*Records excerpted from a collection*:
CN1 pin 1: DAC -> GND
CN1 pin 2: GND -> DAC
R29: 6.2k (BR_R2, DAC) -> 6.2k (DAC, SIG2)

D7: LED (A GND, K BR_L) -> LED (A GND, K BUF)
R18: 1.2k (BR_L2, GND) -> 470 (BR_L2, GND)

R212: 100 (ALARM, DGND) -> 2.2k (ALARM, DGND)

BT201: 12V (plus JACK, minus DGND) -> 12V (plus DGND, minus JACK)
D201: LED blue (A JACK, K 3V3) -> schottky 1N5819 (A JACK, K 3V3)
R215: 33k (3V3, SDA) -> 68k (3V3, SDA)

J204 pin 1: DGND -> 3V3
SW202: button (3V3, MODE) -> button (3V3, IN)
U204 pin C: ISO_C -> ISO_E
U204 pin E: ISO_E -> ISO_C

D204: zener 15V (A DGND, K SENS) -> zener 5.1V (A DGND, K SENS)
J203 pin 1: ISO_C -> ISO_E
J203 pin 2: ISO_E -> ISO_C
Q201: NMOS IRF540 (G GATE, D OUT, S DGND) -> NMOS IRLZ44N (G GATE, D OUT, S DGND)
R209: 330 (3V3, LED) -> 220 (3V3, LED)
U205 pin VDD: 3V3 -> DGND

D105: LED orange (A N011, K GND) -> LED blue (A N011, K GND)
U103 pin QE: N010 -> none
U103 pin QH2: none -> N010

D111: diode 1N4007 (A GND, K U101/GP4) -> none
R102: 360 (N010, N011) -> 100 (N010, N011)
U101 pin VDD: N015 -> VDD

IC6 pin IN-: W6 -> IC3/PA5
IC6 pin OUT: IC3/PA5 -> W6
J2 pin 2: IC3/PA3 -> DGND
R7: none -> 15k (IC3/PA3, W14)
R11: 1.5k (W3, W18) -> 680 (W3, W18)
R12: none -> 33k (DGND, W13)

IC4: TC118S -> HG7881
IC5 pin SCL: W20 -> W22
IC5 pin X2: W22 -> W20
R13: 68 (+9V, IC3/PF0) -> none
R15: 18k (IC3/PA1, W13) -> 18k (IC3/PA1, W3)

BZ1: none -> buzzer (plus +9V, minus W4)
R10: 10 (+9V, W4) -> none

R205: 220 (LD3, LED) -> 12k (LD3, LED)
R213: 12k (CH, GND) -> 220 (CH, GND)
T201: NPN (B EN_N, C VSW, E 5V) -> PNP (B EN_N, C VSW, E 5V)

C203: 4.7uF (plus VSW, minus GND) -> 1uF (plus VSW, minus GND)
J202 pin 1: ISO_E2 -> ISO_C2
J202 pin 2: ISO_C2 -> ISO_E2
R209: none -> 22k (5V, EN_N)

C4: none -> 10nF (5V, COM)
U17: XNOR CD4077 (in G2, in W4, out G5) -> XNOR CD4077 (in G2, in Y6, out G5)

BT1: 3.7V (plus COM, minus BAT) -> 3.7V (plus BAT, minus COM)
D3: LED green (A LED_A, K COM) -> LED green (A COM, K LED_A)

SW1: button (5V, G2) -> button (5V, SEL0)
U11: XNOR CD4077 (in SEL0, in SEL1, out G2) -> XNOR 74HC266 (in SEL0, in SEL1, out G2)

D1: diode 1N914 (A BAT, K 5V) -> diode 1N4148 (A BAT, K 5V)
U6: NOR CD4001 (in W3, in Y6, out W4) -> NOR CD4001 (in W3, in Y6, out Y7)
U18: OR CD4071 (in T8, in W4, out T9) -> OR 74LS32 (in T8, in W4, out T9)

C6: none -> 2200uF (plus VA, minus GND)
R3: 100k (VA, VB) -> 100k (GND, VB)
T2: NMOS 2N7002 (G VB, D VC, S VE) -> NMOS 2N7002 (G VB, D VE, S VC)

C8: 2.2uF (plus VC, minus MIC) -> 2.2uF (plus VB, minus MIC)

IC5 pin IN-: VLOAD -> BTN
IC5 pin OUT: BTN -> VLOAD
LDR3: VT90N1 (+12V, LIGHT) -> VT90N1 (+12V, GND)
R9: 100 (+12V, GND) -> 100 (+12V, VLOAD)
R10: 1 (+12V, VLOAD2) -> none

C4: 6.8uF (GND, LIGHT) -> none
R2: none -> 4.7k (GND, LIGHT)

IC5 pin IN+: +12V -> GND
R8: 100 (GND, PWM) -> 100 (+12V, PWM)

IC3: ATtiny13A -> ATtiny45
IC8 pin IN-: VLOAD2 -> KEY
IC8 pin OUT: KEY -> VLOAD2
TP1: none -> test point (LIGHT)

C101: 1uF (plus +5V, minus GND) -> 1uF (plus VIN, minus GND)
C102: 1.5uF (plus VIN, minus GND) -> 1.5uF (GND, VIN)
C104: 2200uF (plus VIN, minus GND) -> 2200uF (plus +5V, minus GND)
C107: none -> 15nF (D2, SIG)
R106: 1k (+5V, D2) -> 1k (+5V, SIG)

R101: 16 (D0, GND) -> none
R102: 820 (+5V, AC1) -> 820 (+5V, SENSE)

*TASK DESCRIPTION*: Each entry must appear again in the answer exactly as written.

*ANSWER BOX*:
CN1 pin 1: DAC -> GND
CN1 pin 2: GND -> DAC
R29: 6.2k (BR_R2, DAC) -> 6.2k (DAC, SIG2)

D7: LED (A GND, K BR_L) -> LED (A GND, K BUF)
R18: 1.2k (BR_L2, GND) -> 470 (BR_L2, GND)

R212: 100 (ALARM, DGND) -> 2.2k (ALARM, DGND)

BT201: 12V (plus JACK, minus DGND) -> 12V (plus DGND, minus JACK)
D201: LED blue (A JACK, K 3V3) -> schottky 1N5819 (A JACK, K 3V3)
R215: 33k (3V3, SDA) -> 68k (3V3, SDA)

J204 pin 1: DGND -> 3V3
SW202: button (3V3, MODE) -> button (3V3, IN)
U204 pin C: ISO_C -> ISO_E
U204 pin E: ISO_E -> ISO_C

D204: zener 15V (A DGND, K SENS) -> zener 5.1V (A DGND, K SENS)
J203 pin 1: ISO_C -> ISO_E
J203 pin 2: ISO_E -> ISO_C
Q201: NMOS IRF540 (G GATE, D OUT, S DGND) -> NMOS IRLZ44N (G GATE, D OUT, S DGND)
R209: 330 (3V3, LED) -> 220 (3V3, LED)
U205 pin VDD: 3V3 -> DGND

D105: LED orange (A N011, K GND) -> LED blue (A N011, K GND)
U103 pin QE: N010 -> none
U103 pin QH2: none -> N010

D111: diode 1N4007 (A GND, K U101/GP4) -> none
R102: 360 (N010, N011) -> 100 (N010, N011)
U101 pin VDD: N015 -> VDD

IC6 pin IN-: W6 -> IC3/PA5
IC6 pin OUT: IC3/PA5 -> W6
J2 pin 2: IC3/PA3 -> DGND
R7: none -> 15k (IC3/PA3, W14)
R11: 1.5k (W3, W18) -> 680 (W3, W18)
R12: none -> 33k (DGND, W13)

IC4: TC118S -> HG7881
IC5 pin SCL: W20 -> W22
IC5 pin X2: W22 -> W20
R13: 68 (+9V, IC3/PF0) -> none
R15: 18k (IC3/PA1, W13) -> 18k (IC3/PA1, W3)

BZ1: none -> buzzer (plus +9V, minus W4)
R10: 10 (+9V, W4) -> none

R205: 220 (LD3, LED) -> 12k (LD3, LED)
R213: 12k (CH, GND) -> 220 (CH, GND)
T201: NPN (B EN_N, C VSW, E 5V) -> PNP (B EN_N, C VSW, E 5V)

C203: 4.7uF (plus VSW, minus GND) -> 1uF (plus VSW, minus GND)
J202 pin 1: ISO_E2 -> ISO_C2
J202 pin 2: ISO_C2 -> ISO_E2
R209: none -> 22k (5V, EN_N)

C4: none -> 10nF (5V, COM)
U17: XNOR CD4077 (in G2, in W4, out G5) -> XNOR CD4077 (in G2, in Y6, out G5)

BT1: 3.7V (plus COM, minus BAT) -> 3.7V (plus BAT, minus COM)
D3: LED green (A LED_A, K COM) -> LED green (A COM, K LED_A)

SW1: button (5V, G2) -> button (5V, SEL0)
U11: XNOR CD4077 (in SEL0, in SEL1, out G2) -> XNOR 74HC266 (in SEL0, in SEL1, out G2)

D1: diode 1N914 (A BAT, K 5V) -> diode 1N4148 (A BAT, K 5V)
U6: NOR CD4001 (in W3, in Y6, out W4) -> NOR CD4001 (in W3, in Y6, out Y7)
U18: OR CD4071 (in T8, in W4, out T9) -> OR 74LS32 (in T8, in W4, out T9)

C6: none -> 2200uF (plus VA, minus GND)
R3: 100k (VA, VB) -> 100k (GND, VB)
T2: NMOS 2N7002 (G VB, D VC, S VE) -> NMOS 2N7002 (G VB, D VE, S VC)

C8: 2.2uF (plus VC, minus MIC) -> 2.2uF (plus VB, minus MIC)

IC5 pin IN-: VLOAD -> BTN
IC5 pin OUT: BTN -> VLOAD
LDR3: VT90N1 (+12V, LIGHT) -> VT90N1 (+12V, GND)
R9: 100 (+12V, GND) -> 100 (+12V, VLOAD)
R10: 1 (+12V, VLOAD2) -> none

C4: 6.8uF (GND, LIGHT) -> none
R2: none -> 4.7k (GND, LIGHT)

IC5 pin IN+: +12V -> GND
R8: 100 (GND, PWM) -> 100 (+12V, PWM)

IC3: ATtiny13A -> ATtiny45
IC8 pin IN-: VLOAD2 -> KEY
IC8 pin OUT: KEY -> VLOAD2
TP1: none -> test point (LIGHT)

C101: 1uF (plus +5V, minus GND) -> 1uF (plus VIN, minus GND)
C102: 1.5uF (plus VIN, minus GND) -> 1.5uF (GND, VIN)
C104: 2200uF (plus VIN, minus GND) -> 2200uF (plus +5V, minus GND)
C107: none -> 15nF (D2, SIG)
R106: 1k (+5V, D2) -> 1k (+5V, SIG)

R101: 16 (D0, GND) -> none
R102: 820 (+5V, AC1) -> 820 (+5V, SENSE)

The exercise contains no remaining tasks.